_Records for the exercise_.
********************

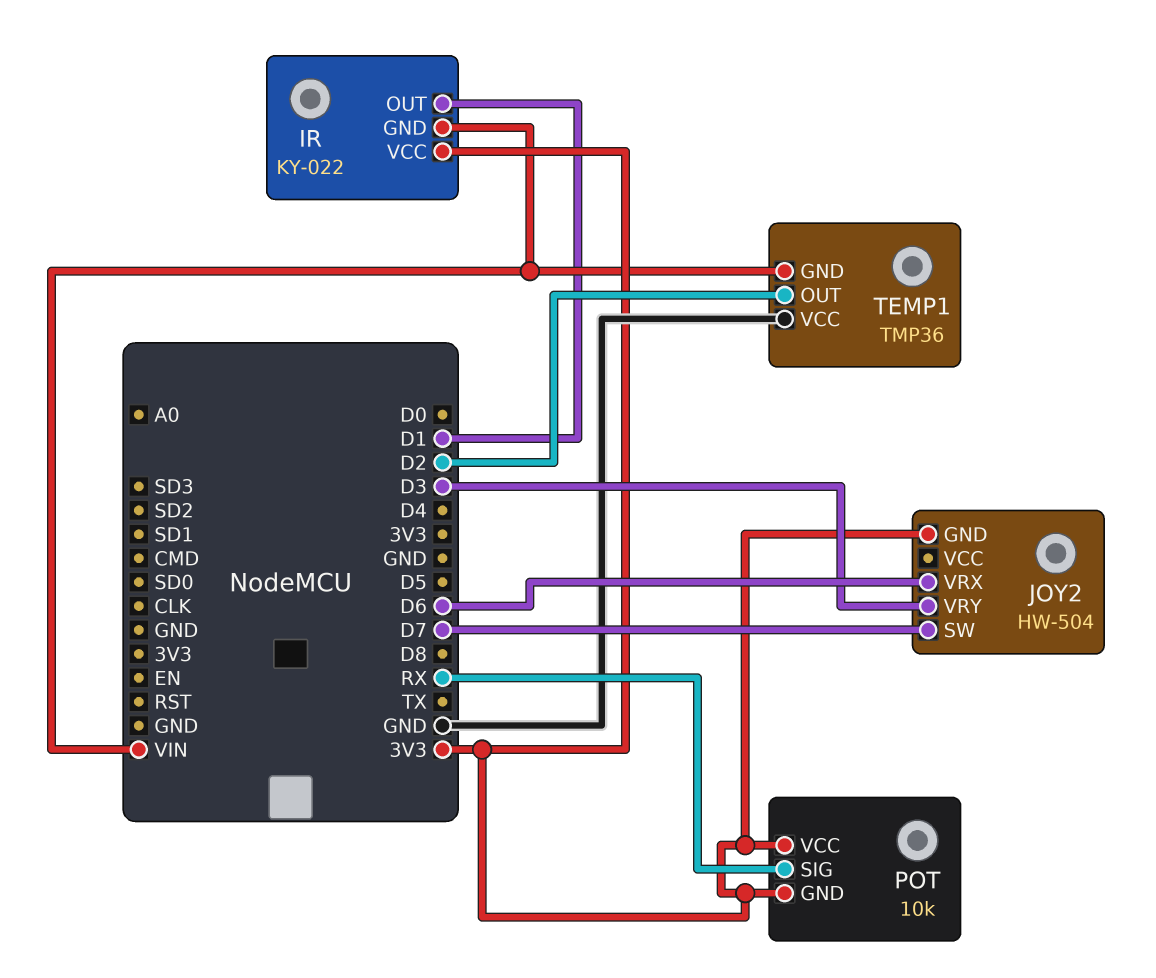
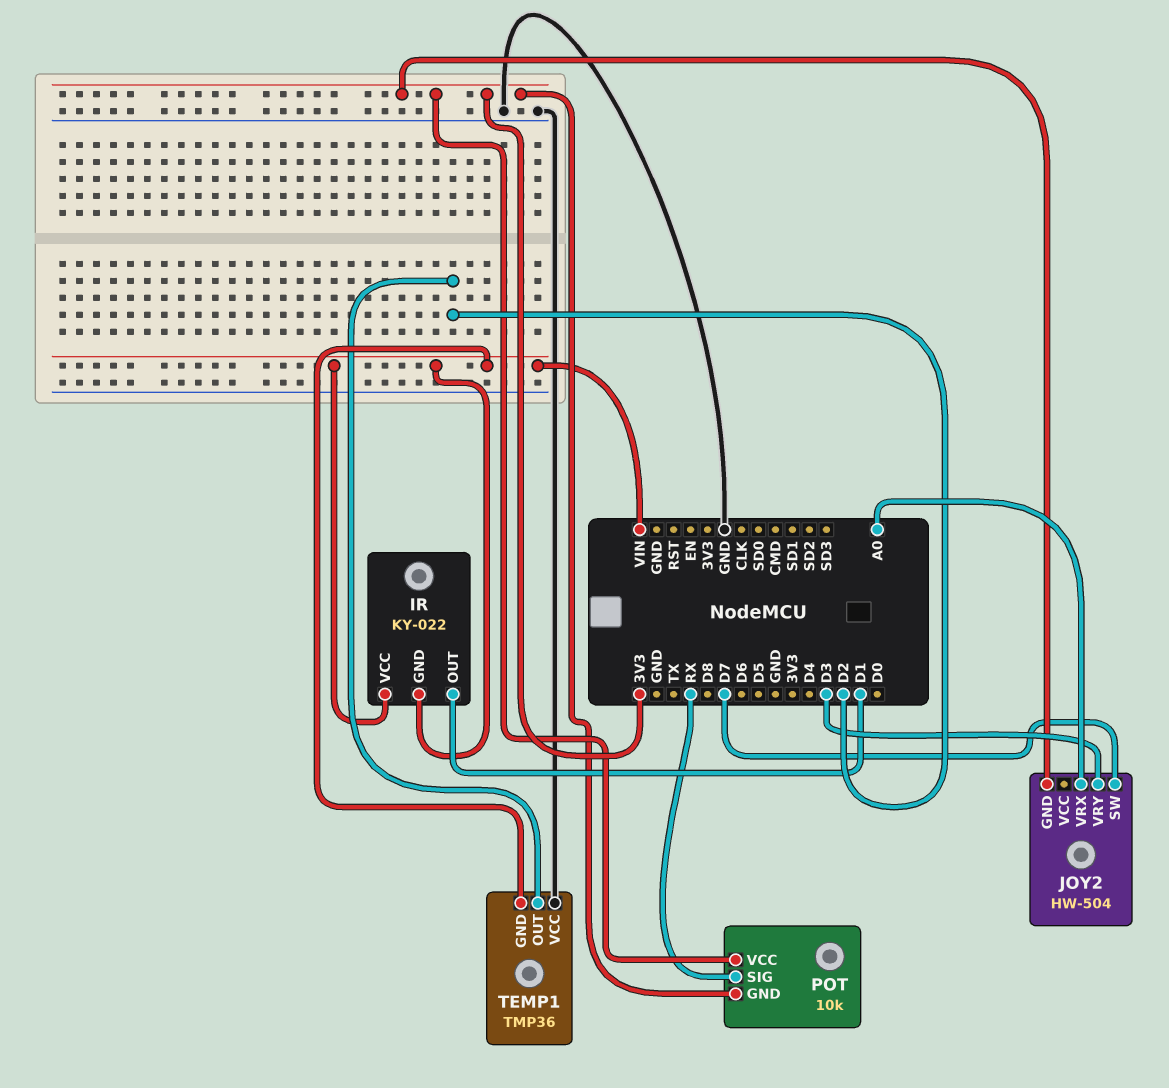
IR pin VCC: 3V3 -> VIN
JOY2 pin VRX: D6 -> A0

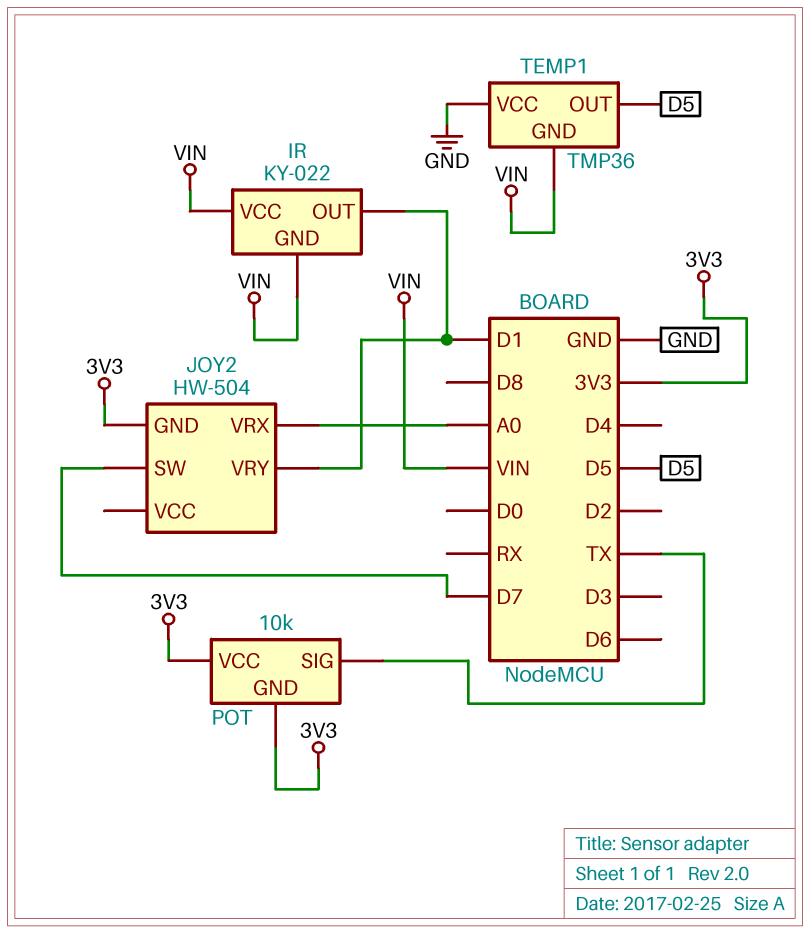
JOY2 pin VRY: D3 -> D1
POT pin SIG: RX -> TX
TEMP1 pin OUT: D2 -> D5

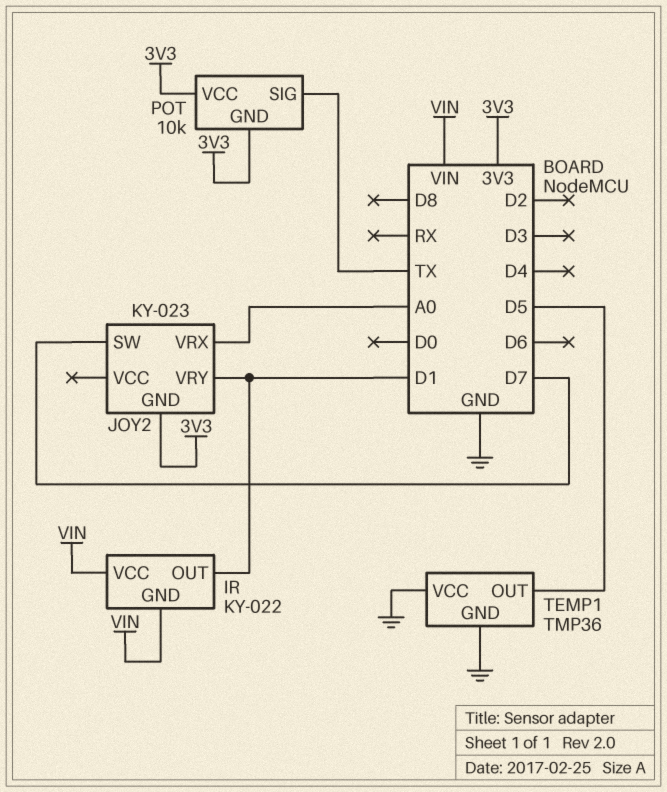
JOY2: HW-504 -> KY-023
TEMP1 pin GND: VIN -> GND

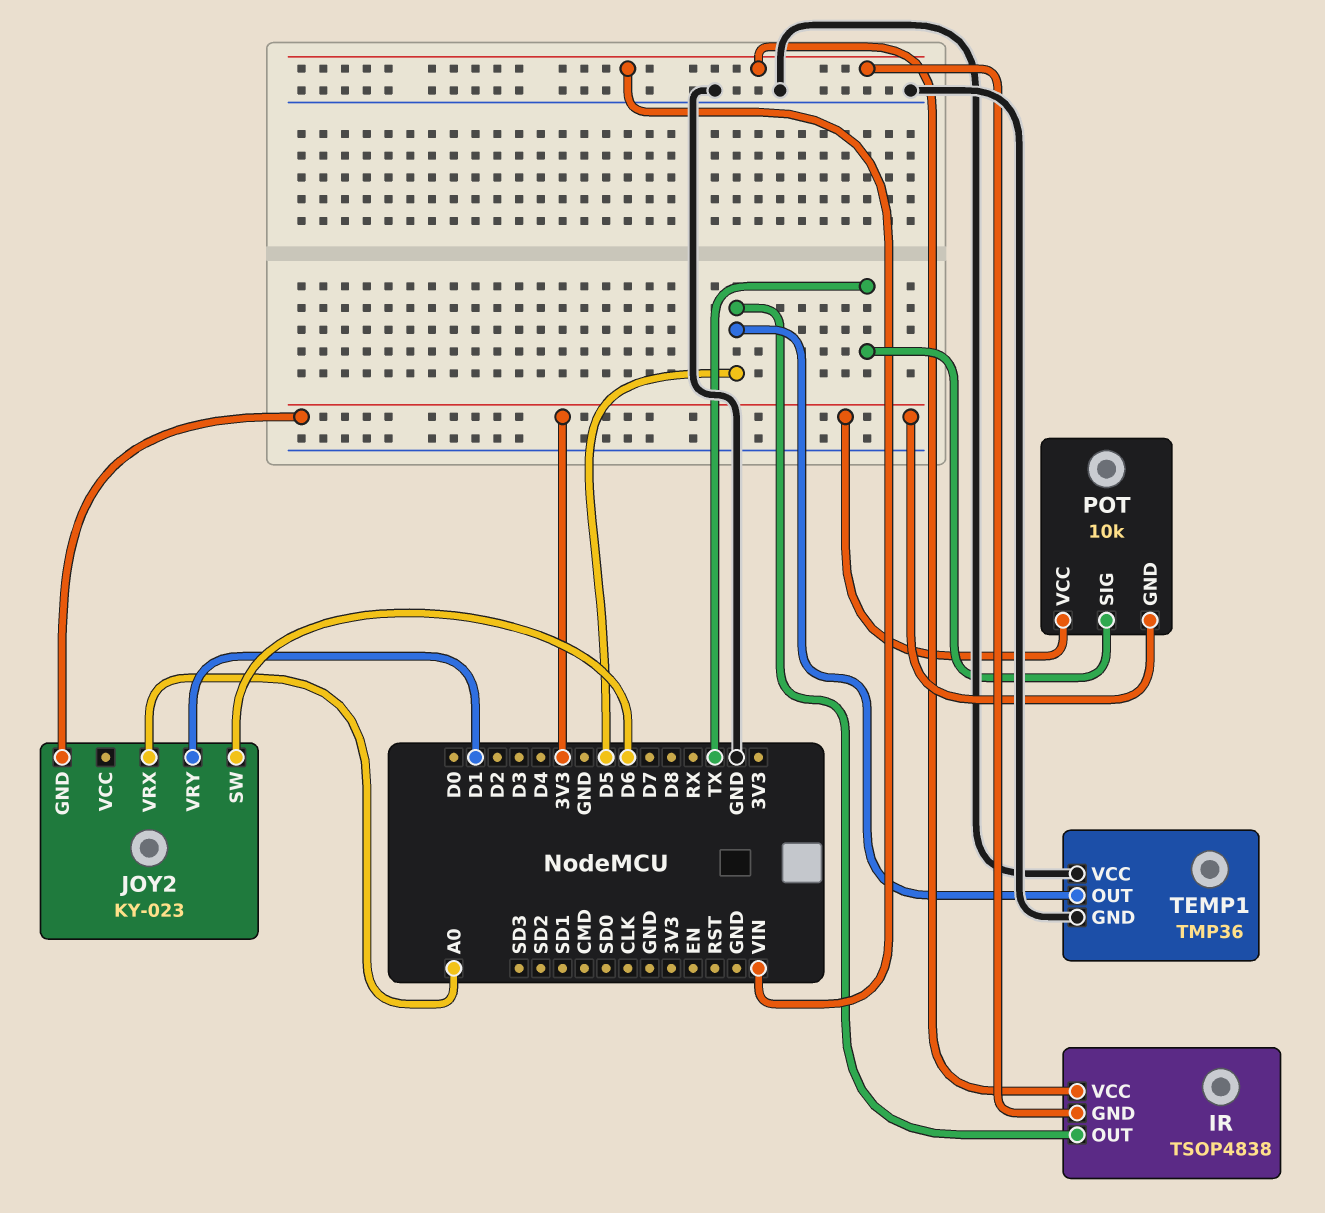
IR: KY-022 -> TSOP4838
IR pin OUT: D1 -> D5
JOY2 pin SW: D7 -> D6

********************

_Instructions for the task_. Please reproduce the lines above from the one containing "TEMP1 pin GND: VIN -> GND" through the final line, exactly and inclusively, leaving out each picture.

_Answer for the task_.
TEMP1 pin GND: VIN -> GND

IR: KY-022 -> TSOP4838
IR pin OUT: D1 -> D5
JOY2 pin SW: D7 -> D6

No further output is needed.